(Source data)
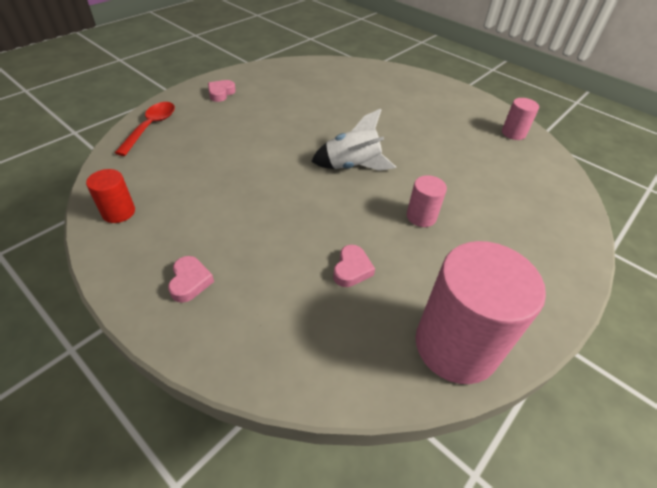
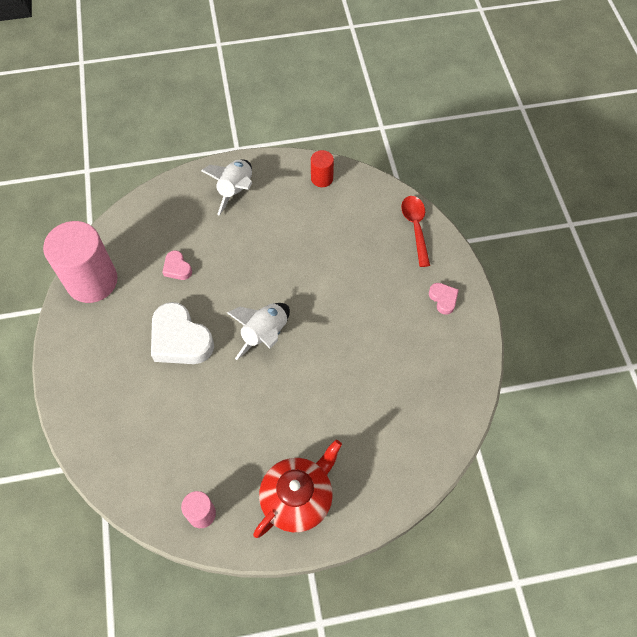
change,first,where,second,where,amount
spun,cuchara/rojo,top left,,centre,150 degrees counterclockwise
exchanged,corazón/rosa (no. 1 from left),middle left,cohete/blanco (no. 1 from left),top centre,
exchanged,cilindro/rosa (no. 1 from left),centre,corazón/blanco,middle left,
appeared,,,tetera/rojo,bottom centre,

--

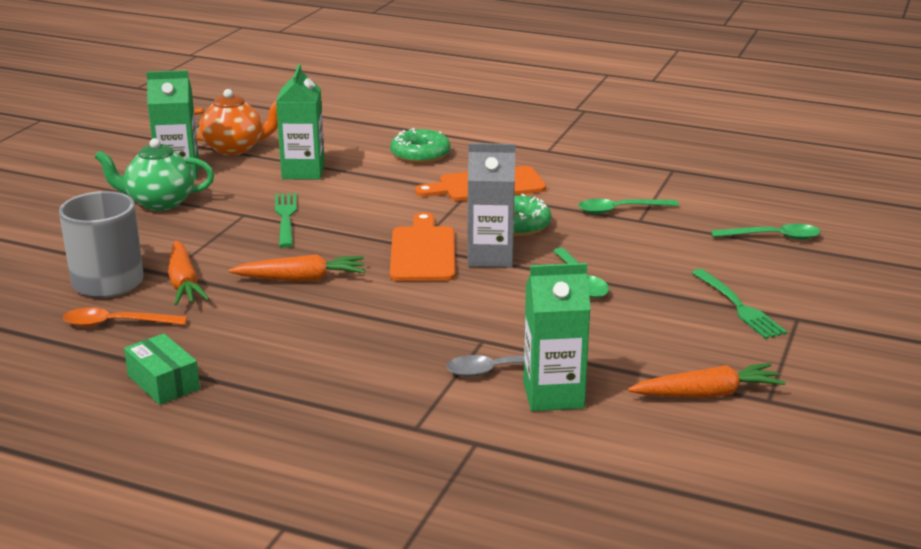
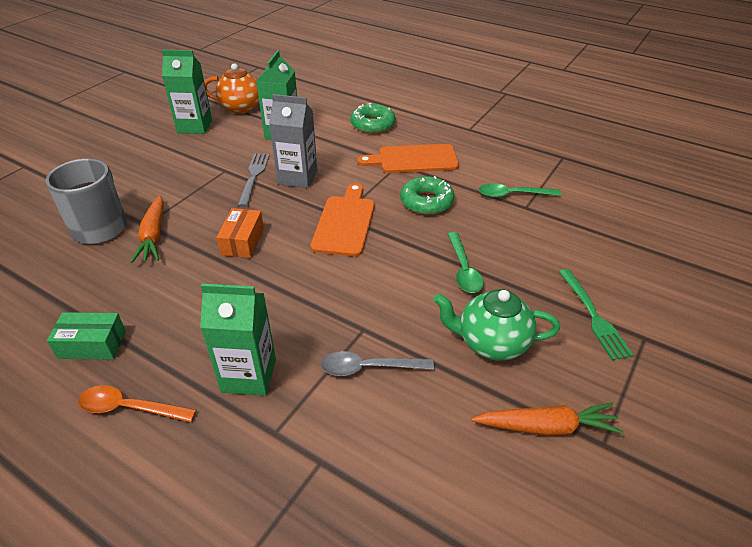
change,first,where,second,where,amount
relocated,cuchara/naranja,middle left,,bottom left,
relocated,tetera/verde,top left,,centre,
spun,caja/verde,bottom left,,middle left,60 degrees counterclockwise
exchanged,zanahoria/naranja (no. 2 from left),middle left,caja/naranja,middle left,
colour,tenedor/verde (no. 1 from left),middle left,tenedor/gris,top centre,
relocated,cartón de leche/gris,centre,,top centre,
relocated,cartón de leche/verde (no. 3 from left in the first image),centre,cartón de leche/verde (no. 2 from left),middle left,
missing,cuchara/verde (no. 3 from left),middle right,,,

TO DO
There is a run of lines above from the one with "relocated,cartón de leche/verde" to the one with "missing,cuchara/verde (no. 3"; print exactly that run, both ends included, and nothing else.

RESPONSE TO THE TASK
relocated,cartón de leche/verde (no. 3 from left in the first image),centre,cartón de leche/verde (no. 2 from left),middle left,
missing,cuchara/verde (no. 3 from left),middle right,,,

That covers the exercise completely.